WORK ITEM:
Would you return, word for word, the lines of the data below from the line with "none -> pomme [jaune]" through the line with "canette [rouge] (1st from left), x1.67", and no others?

Coordinate-based change listings
········
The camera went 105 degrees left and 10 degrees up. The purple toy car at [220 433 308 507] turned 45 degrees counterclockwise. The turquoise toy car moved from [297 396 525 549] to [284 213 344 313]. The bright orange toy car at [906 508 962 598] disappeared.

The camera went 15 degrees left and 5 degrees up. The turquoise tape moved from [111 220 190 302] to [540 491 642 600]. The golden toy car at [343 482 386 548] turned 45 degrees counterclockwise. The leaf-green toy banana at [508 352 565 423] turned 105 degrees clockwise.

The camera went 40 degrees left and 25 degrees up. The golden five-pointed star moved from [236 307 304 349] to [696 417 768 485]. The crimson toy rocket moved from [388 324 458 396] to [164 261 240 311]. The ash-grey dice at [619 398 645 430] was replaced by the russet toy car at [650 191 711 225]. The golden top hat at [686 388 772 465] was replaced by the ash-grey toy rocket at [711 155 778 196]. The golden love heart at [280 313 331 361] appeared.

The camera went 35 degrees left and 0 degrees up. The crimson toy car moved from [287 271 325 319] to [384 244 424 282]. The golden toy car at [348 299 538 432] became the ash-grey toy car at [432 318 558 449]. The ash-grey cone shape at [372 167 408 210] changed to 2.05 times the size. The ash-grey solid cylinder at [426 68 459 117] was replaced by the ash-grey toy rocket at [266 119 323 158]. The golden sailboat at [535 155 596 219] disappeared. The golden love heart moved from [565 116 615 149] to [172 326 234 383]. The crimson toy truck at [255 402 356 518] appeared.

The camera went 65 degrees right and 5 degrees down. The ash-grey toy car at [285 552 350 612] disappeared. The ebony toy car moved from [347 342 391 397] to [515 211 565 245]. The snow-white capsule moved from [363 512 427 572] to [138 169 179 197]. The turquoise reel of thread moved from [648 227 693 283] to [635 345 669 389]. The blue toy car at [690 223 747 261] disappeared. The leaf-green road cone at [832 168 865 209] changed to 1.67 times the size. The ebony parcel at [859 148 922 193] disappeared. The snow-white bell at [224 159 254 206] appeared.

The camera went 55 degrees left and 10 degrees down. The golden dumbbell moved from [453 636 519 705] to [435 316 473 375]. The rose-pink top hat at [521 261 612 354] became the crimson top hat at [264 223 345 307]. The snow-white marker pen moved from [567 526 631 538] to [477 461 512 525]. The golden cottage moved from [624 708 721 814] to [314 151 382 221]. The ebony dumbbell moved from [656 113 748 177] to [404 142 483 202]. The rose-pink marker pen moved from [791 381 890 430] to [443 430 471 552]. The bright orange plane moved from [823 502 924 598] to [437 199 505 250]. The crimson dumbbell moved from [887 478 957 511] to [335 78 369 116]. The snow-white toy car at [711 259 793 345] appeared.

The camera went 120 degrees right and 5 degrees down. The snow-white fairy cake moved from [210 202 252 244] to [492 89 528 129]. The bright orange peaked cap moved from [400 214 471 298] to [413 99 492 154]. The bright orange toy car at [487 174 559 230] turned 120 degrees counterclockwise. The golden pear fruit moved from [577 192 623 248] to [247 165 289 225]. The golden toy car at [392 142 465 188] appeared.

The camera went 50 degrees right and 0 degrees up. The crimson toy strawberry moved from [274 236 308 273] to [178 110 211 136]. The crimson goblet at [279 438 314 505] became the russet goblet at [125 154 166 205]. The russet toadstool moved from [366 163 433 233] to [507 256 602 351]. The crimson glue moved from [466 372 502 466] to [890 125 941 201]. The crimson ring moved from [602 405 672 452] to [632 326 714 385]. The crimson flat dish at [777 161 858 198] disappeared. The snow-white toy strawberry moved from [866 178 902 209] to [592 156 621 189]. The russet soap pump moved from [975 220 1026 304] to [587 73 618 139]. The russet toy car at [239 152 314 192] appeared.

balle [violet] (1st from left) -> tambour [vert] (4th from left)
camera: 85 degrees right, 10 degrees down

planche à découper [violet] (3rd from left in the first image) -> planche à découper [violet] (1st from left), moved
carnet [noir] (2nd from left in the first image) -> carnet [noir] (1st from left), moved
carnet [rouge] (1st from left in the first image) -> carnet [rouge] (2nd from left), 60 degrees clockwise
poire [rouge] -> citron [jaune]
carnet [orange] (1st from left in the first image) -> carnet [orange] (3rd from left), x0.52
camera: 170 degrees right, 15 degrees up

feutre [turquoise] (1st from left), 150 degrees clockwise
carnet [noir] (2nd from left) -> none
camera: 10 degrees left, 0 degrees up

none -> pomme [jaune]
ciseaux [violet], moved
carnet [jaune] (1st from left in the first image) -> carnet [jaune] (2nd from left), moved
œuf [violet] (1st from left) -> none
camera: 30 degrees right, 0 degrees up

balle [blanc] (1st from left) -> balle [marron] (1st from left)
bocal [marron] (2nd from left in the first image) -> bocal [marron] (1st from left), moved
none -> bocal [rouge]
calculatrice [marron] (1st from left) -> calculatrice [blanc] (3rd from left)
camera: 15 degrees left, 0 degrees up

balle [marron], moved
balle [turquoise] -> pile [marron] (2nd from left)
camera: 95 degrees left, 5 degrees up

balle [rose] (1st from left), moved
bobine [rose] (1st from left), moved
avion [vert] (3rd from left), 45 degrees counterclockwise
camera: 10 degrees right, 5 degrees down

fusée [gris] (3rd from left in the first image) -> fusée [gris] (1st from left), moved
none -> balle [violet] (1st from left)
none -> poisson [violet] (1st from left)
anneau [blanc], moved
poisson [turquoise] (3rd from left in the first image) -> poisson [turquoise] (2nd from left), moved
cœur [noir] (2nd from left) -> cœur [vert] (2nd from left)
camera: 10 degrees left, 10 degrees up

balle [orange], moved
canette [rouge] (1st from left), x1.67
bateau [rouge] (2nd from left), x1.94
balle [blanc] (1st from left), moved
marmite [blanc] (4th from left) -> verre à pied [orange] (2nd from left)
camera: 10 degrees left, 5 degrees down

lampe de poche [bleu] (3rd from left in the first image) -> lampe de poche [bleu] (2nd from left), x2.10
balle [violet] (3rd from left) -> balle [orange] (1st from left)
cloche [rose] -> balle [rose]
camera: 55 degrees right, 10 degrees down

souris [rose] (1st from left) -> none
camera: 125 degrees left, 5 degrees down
········
EXERCISE ANSWER:
none -> pomme [jaune]
ciseaux [violet], moved
carnet [jaune] (1st from left in the first image) -> carnet [jaune] (2nd from left), moved
œuf [violet] (1st from left) -> none
camera: 30 degrees right, 0 degrees up

balle [blanc] (1st from left) -> balle [marron] (1st from left)
bocal [marron] (2nd from left in the first image) -> bocal [marron] (1st from left), moved
none -> bocal [rouge]
calculatrice [marron] (1st from left) -> calculatrice [blanc] (3rd from left)
camera: 15 degrees left, 0 degrees up

balle [marron], moved
balle [turquoise] -> pile [marron] (2nd from left)
camera: 95 degrees left, 5 degrees up

balle [rose] (1st from left), moved
bobine [rose] (1st from left), moved
avion [vert] (3rd from left), 45 degrees counterclockwise
camera: 10 degrees right, 5 degrees down

fusée [gris] (3rd from left in the first image) -> fusée [gris] (1st from left), moved
none -> balle [violet] (1st from left)
none -> poisson [violet] (1st from left)
anneau [blanc], moved
poisson [turquoise] (3rd from left in the first image) -> poisson [turquoise] (2nd from left), moved
cœur [noir] (2nd from left) -> cœur [vert] (2nd from left)
camera: 10 degrees left, 10 degrees up

balle [orange], moved
canette [rouge] (1st from left), x1.67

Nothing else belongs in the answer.